◆ **Task to complete**:
Lines below that include the word "round" should each be copied.

◆ **The records**:
※
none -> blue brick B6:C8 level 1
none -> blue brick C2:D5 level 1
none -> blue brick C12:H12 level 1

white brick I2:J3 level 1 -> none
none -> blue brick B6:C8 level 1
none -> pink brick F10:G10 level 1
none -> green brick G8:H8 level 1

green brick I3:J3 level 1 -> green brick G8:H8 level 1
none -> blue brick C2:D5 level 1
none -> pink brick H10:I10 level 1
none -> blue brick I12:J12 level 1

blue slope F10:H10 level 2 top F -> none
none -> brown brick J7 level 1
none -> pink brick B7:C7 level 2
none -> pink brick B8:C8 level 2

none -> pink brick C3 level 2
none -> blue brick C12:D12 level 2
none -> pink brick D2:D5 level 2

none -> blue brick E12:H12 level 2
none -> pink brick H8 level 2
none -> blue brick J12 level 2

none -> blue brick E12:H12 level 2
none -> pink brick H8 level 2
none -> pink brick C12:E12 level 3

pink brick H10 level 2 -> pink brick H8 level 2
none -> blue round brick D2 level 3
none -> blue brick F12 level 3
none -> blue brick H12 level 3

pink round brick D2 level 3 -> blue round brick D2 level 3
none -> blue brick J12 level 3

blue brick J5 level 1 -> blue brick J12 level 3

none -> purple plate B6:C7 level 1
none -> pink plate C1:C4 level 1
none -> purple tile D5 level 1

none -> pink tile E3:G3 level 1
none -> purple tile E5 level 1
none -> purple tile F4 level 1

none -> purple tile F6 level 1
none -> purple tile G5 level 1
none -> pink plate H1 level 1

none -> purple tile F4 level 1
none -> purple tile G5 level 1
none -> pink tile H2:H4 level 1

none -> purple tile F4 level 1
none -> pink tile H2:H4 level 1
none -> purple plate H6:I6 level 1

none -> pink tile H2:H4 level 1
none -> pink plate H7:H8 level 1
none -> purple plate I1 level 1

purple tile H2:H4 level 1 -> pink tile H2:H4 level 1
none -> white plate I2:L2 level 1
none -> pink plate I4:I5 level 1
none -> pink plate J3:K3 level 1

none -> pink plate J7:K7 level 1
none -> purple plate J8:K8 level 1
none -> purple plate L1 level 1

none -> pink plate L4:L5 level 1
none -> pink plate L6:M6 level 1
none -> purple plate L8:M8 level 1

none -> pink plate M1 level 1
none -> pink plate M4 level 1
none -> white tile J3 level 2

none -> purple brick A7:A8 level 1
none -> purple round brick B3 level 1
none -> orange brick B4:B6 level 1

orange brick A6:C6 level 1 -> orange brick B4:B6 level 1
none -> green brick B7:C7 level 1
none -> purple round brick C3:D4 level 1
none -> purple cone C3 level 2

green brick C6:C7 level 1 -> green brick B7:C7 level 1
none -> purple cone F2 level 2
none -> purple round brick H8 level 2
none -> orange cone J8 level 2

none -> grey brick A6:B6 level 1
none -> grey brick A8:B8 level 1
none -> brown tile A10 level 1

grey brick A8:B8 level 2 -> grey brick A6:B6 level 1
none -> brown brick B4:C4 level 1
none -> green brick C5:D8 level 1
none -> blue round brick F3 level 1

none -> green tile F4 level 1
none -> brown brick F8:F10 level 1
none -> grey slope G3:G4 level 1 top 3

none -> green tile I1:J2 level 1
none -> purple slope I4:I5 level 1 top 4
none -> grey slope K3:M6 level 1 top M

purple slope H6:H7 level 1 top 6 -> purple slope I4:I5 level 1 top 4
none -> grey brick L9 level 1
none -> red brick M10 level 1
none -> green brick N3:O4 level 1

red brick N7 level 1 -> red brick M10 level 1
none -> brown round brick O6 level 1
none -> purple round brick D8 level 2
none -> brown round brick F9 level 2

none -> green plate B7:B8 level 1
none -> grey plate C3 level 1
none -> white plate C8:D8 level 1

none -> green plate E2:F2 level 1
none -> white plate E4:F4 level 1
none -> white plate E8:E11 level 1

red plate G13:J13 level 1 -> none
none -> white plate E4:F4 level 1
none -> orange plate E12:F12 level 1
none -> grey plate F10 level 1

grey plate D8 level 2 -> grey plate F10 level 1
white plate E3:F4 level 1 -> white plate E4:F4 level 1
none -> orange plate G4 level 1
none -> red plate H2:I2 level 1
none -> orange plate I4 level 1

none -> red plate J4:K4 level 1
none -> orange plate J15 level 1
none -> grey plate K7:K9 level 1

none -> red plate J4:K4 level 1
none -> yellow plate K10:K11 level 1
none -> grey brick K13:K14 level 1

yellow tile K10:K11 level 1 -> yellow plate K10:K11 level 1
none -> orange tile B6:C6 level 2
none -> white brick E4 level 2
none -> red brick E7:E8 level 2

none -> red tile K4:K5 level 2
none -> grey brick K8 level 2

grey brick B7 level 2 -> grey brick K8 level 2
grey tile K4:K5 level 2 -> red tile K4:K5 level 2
※
◆ **Response area**:
none -> blue round brick D2 level 3
pink round brick D2 level 3 -> blue round brick D2 level 3
none -> purple round brick B3 level 1
none -> purple round brick C3:D4 level 1
none -> purple round brick H8 level 2
none -> blue round brick F3 level 1
none -> brown round brick O6 level 1
none -> purple round brick D8 level 2
none -> brown round brick F9 level 2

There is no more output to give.